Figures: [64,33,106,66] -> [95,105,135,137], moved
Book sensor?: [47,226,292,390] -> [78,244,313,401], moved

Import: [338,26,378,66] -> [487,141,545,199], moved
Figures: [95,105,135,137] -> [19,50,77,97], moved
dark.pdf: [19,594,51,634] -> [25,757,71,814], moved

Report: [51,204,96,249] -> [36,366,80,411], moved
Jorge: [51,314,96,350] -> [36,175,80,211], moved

==

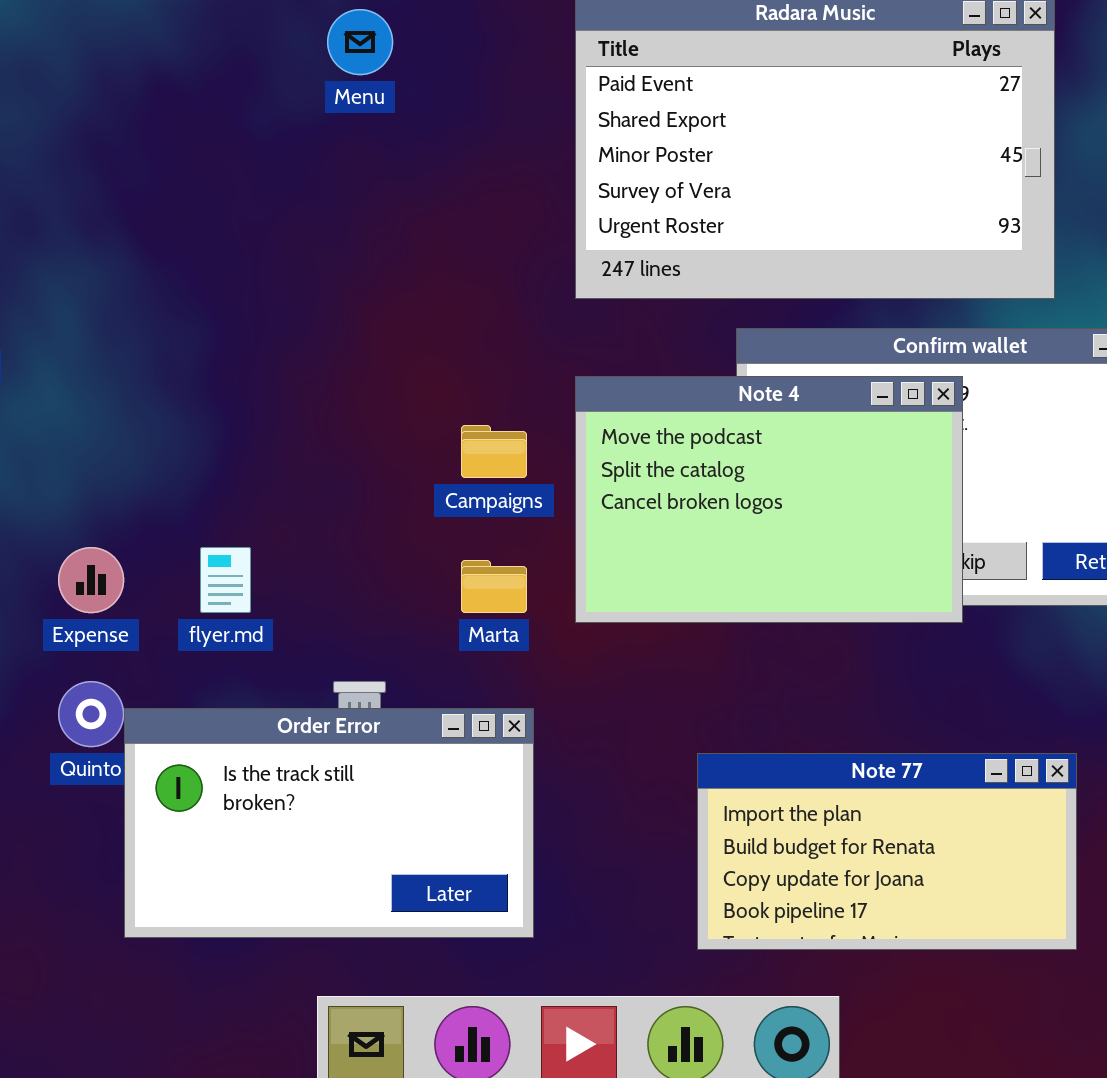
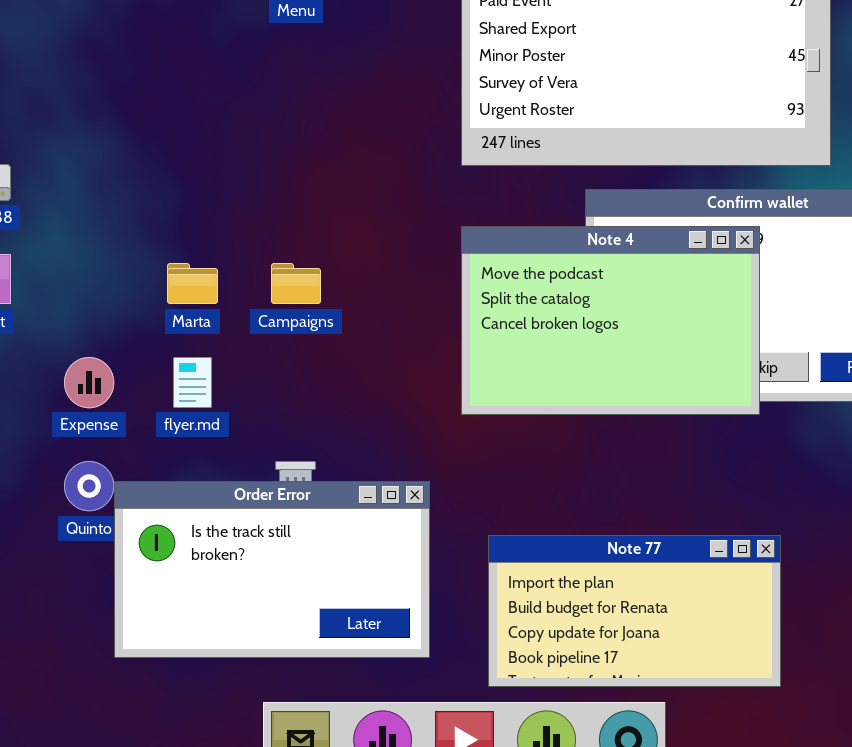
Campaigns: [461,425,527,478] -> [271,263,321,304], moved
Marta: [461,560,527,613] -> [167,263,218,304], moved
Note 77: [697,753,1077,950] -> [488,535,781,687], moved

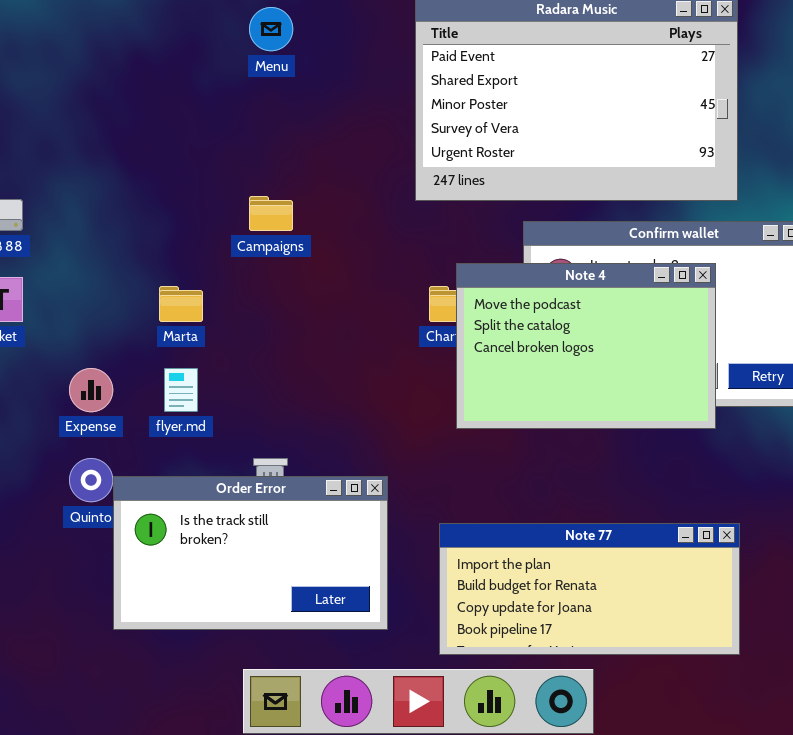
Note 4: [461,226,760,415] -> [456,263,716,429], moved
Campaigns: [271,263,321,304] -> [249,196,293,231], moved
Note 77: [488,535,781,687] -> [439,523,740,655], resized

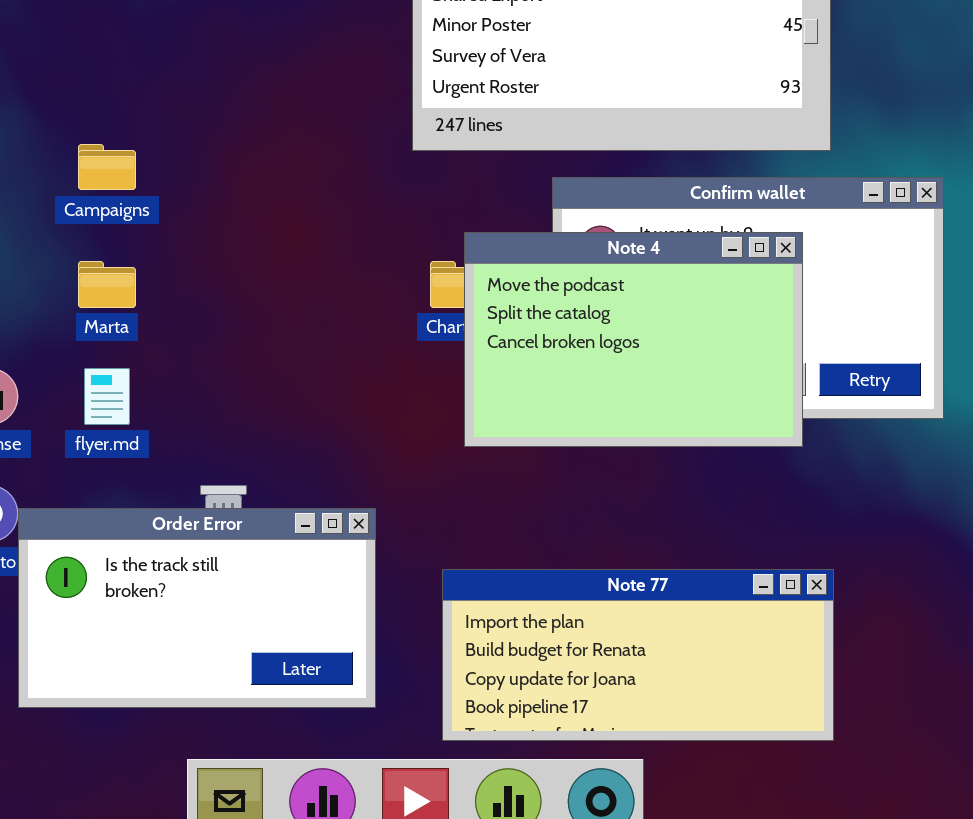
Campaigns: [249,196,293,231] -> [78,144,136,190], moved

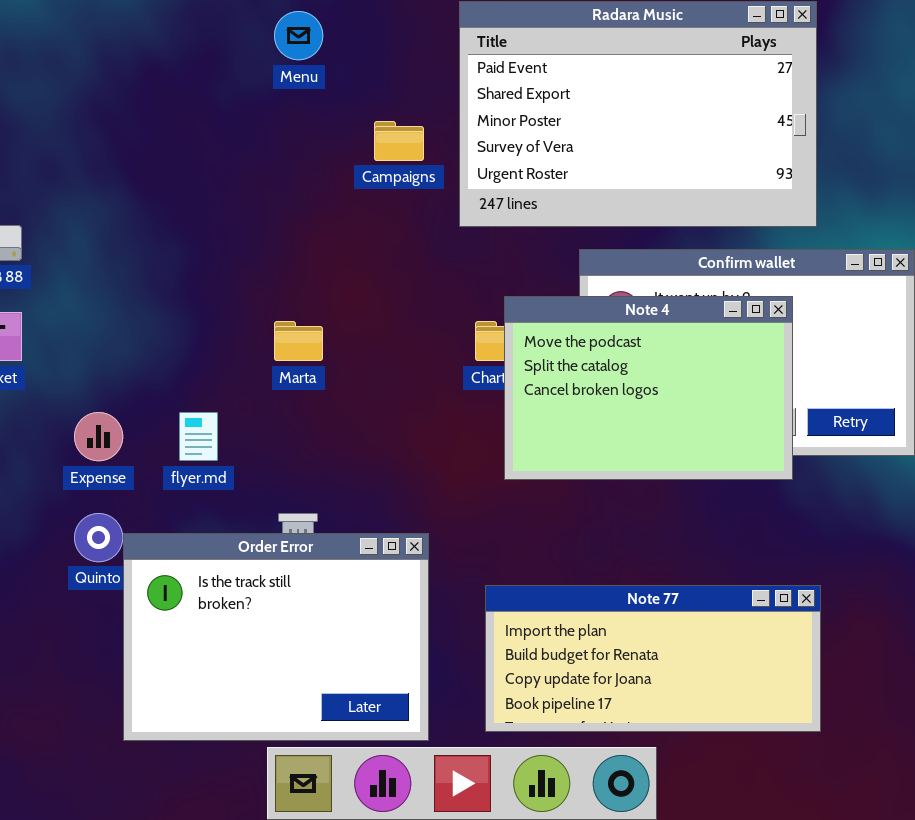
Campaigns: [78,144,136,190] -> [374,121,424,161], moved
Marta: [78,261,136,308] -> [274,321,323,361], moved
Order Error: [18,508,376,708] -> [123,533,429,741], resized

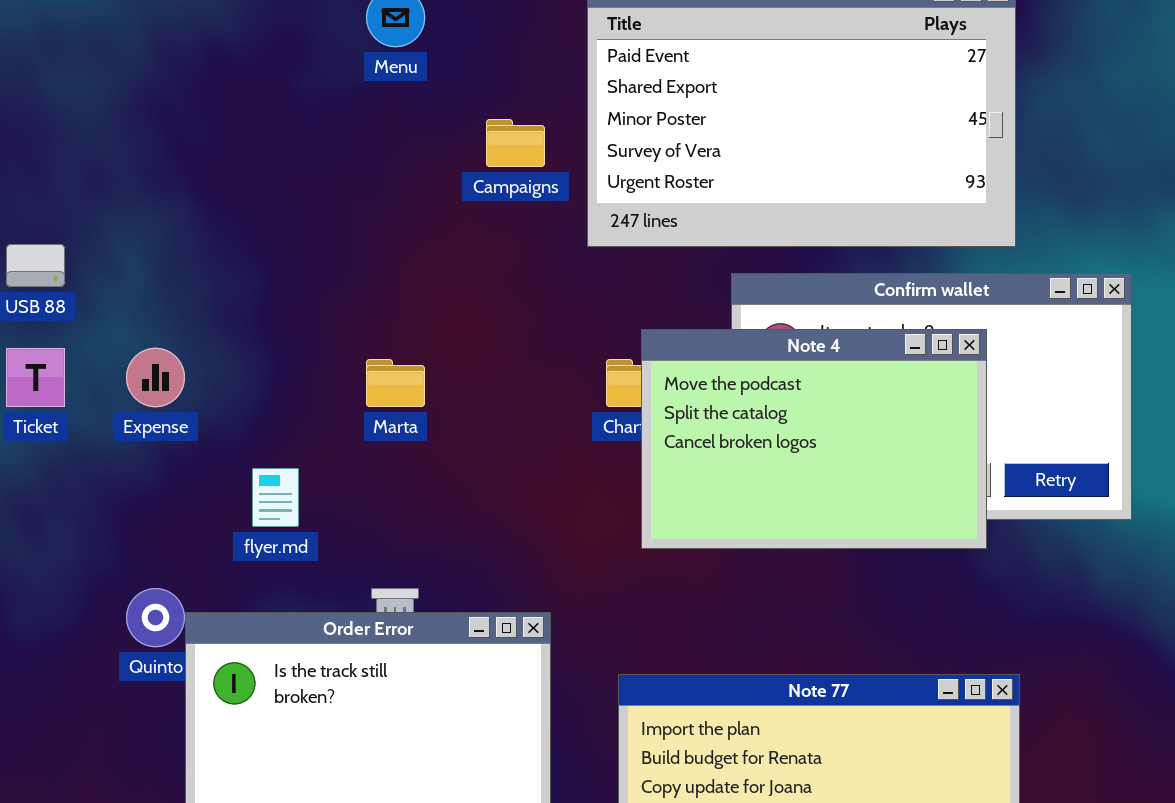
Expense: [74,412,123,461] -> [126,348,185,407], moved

(TASK ITEM)
Which lines above include the word "resized"? Pick them out and copy them.

(ANSWER SPACE)
Note 77: [488,535,781,687] -> [439,523,740,655], resized
Order Error: [18,508,376,708] -> [123,533,429,741], resized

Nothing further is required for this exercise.